'''

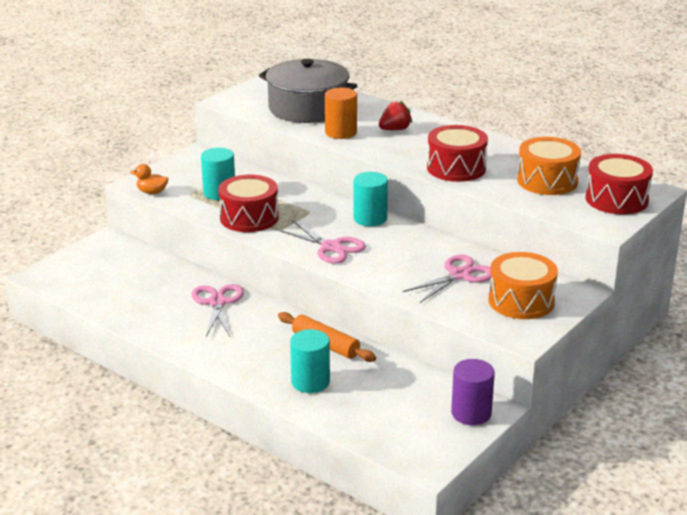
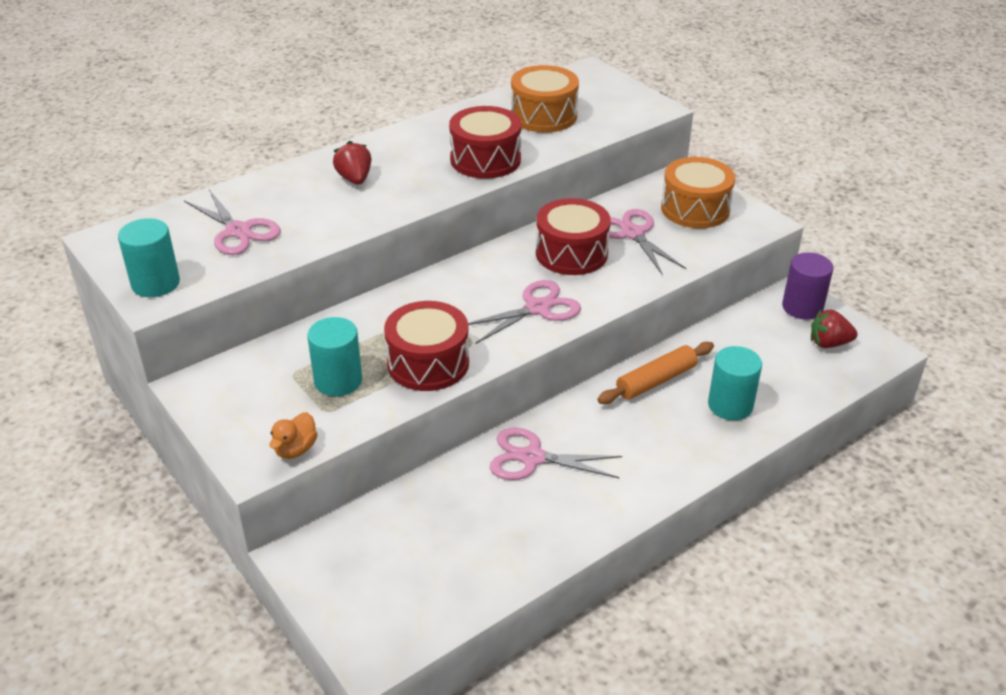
camera: 75 degrees left, 10 degrees up
(308, 108) = (238, 231): grey pot -> pink scissors
(341, 132) = (337, 218): orange cylinder -> none
(370, 218) = (478, 267): turquoise cylinder -> turquoise cylinder (155, 283)
(422, 431) = (829, 343): none -> red strawberry
(616, 199) = (601, 91): red drum -> red drum (571, 253)

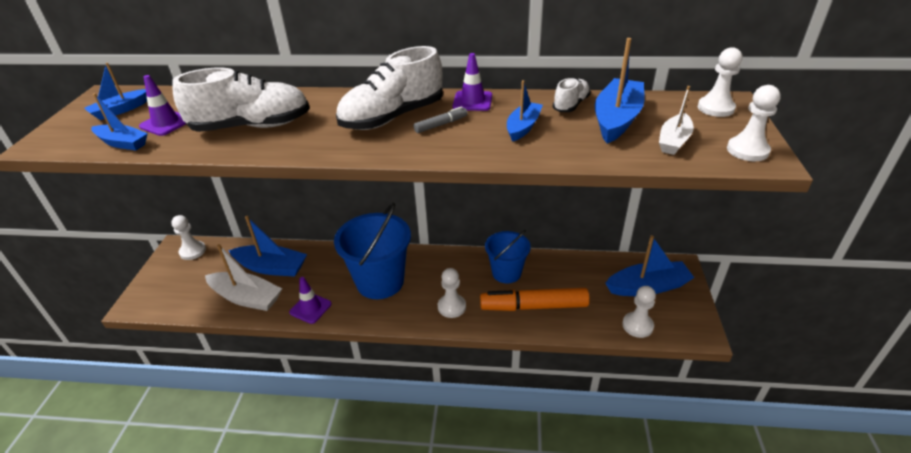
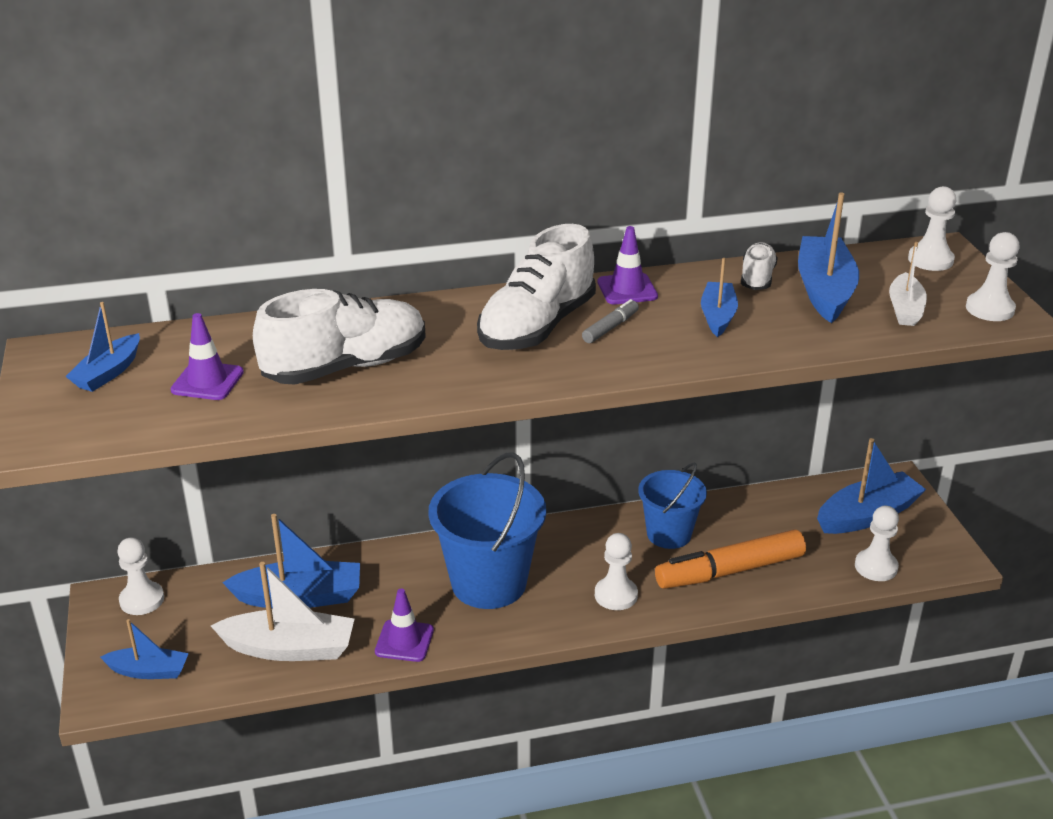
camera: 20 degrees left, 5 degrees down
(123, 143) = (172, 419): blue boat -> blue boat (148, 671)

'''

> **WORK REQUIRED**: Your task is to repeat exactly the lines from the one containing "(370, 218) = (478, 267): turquoise" through the end of the material, both included, and only those, without pictures.

> **RESPONSE AREA**:
(370, 218) = (478, 267): turquoise cylinder -> turquoise cylinder (155, 283)
(422, 431) = (829, 343): none -> red strawberry
(616, 199) = (601, 91): red drum -> red drum (571, 253)

camera: 20 degrees left, 5 degrees down
(123, 143) = (172, 419): blue boat -> blue boat (148, 671)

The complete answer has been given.